■ **WORK TASK**: If a line below contains "none", count it. Report the final total and nothing more.

[Data excerpts]
┏━━

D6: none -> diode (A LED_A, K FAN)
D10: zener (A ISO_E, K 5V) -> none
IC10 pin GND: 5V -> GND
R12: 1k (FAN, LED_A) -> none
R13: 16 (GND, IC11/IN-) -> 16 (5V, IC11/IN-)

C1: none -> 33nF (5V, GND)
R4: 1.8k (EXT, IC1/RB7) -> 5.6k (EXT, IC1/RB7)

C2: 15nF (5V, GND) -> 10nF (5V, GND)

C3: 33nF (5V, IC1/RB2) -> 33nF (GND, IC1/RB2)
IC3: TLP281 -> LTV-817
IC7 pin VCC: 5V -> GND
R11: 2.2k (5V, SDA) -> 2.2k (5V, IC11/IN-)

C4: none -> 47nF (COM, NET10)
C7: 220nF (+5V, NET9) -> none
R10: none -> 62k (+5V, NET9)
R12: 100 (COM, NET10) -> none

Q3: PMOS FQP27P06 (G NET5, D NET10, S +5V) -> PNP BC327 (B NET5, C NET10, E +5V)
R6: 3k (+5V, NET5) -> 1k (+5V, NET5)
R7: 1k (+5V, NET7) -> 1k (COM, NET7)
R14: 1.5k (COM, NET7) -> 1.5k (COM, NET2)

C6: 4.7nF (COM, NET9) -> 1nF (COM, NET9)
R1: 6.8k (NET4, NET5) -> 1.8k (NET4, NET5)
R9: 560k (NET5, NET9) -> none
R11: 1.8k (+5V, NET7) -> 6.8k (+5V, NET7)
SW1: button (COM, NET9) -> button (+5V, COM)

┗━━

■ **THE COMPLETED TASK**: 9